**Scene image comparisons**.
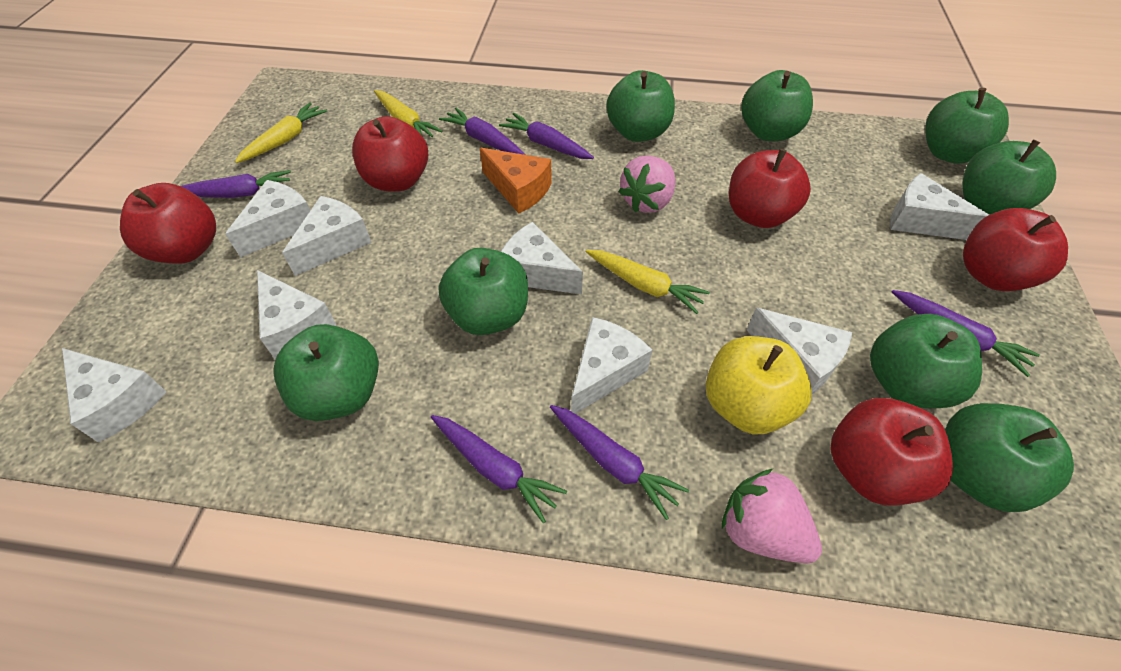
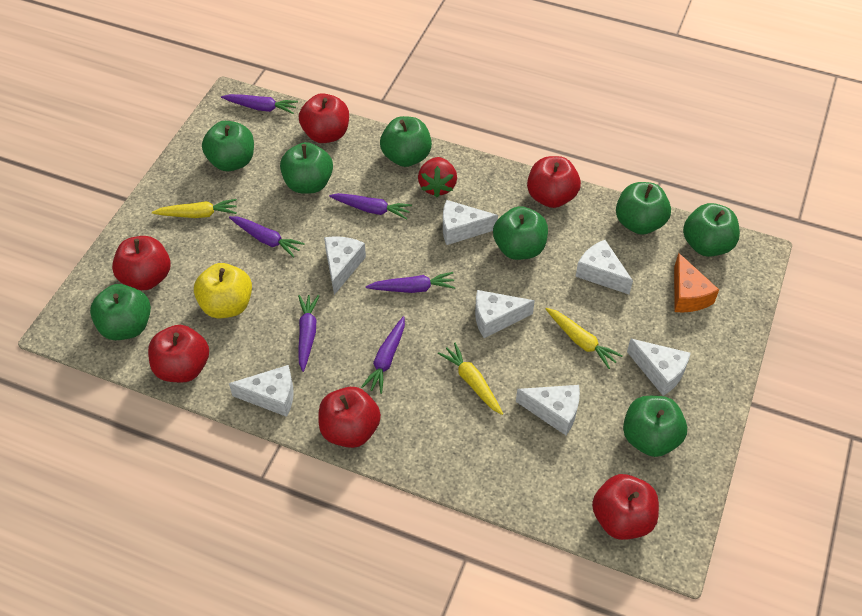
pink strawberry: 2 -> 0
red apple: 5 -> 6
red strawberry: 0 -> 1
white cheese: 8 -> 7

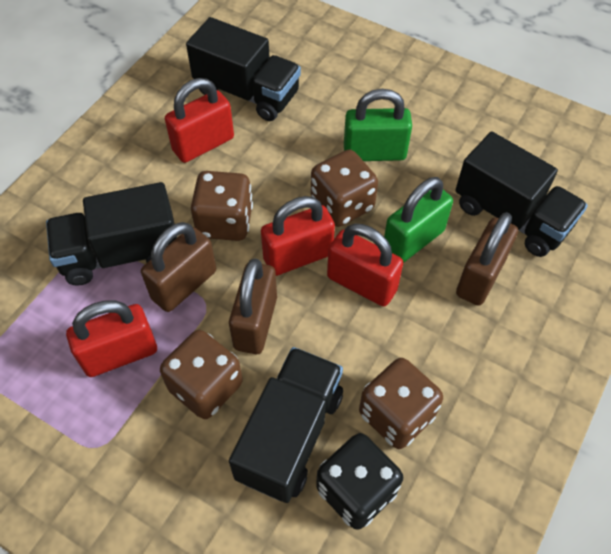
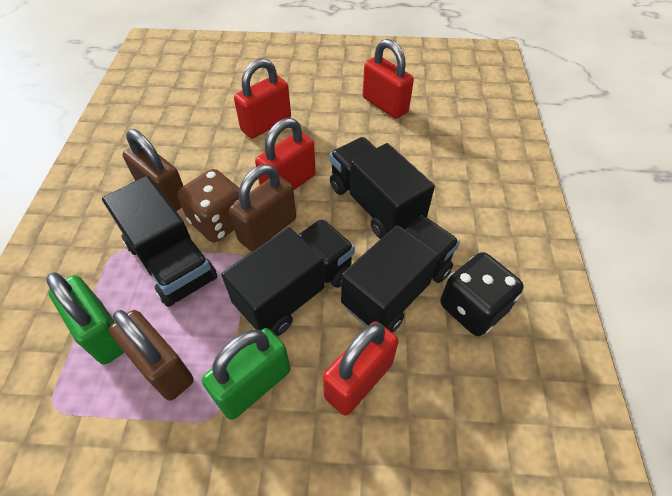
brown dice: 4 -> 1

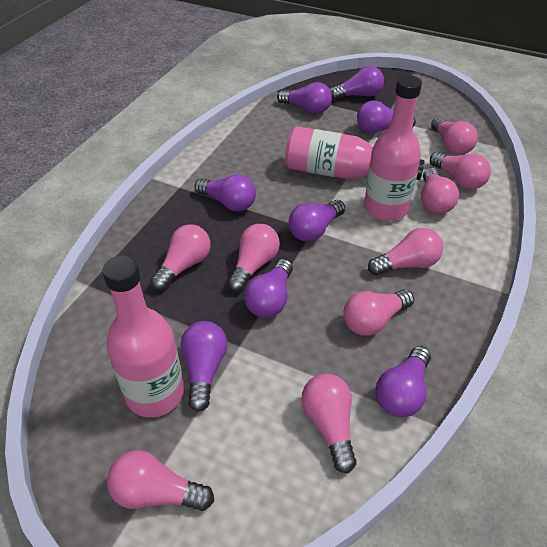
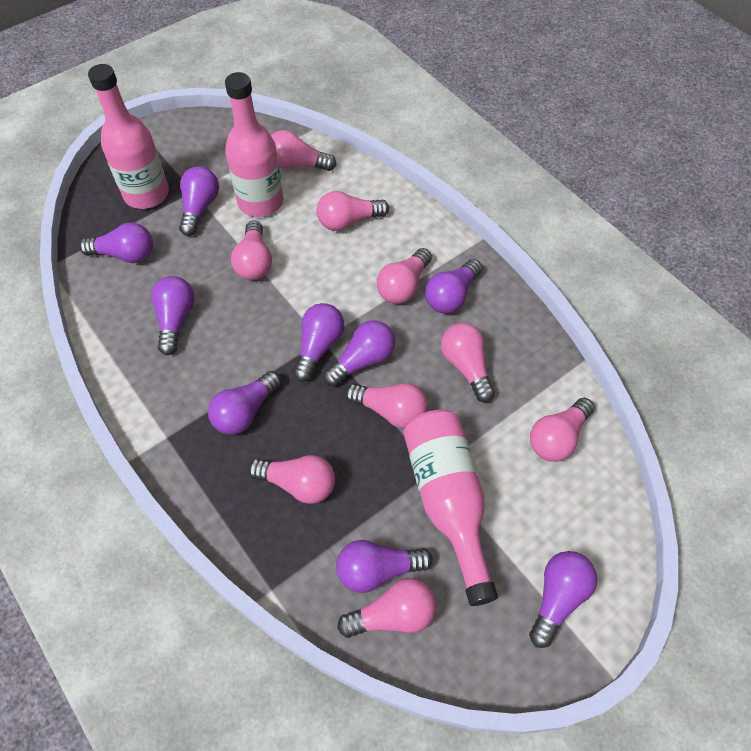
purple light bulb: 8 -> 9

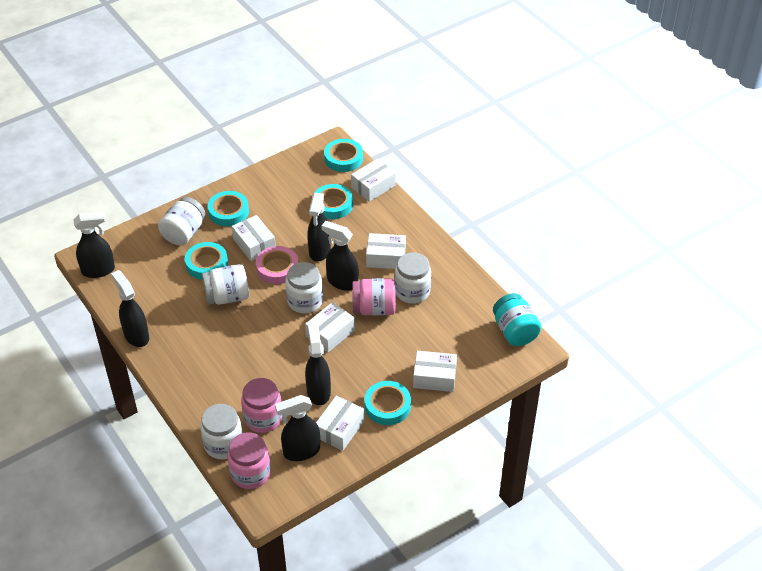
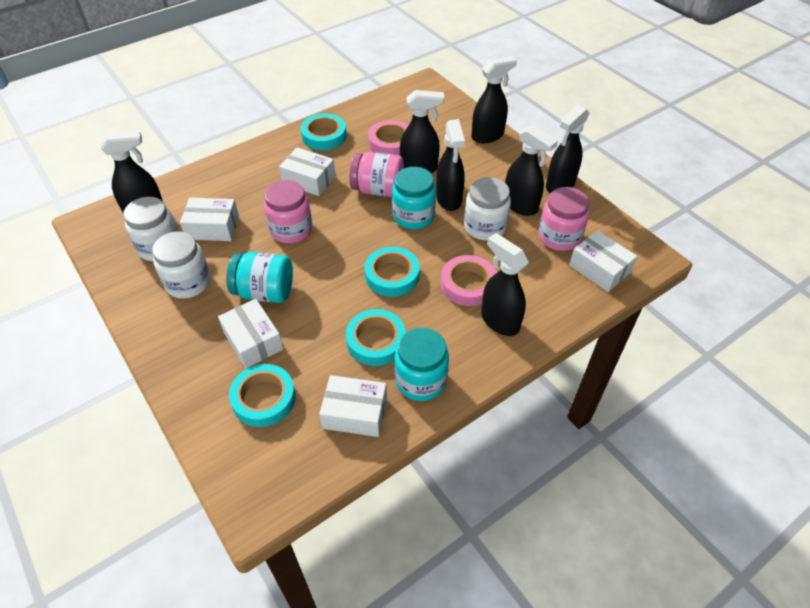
black spray bottle: 6 -> 7
pink tape: 1 -> 2
turquoise jar: 1 -> 3
turquoise tape: 5 -> 4
white box: 6 -> 5
white jar: 5 -> 3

**Aim of the task**. The result should be every line of the data, reproduced exactly, with the images removed.

**Worked solution**.
pink strawberry: 2 -> 0
red apple: 5 -> 6
red strawberry: 0 -> 1
white cheese: 8 -> 7

brown dice: 4 -> 1

purple light bulb: 8 -> 9

black spray bottle: 6 -> 7
pink tape: 1 -> 2
turquoise jar: 1 -> 3
turquoise tape: 5 -> 4
white box: 6 -> 5
white jar: 5 -> 3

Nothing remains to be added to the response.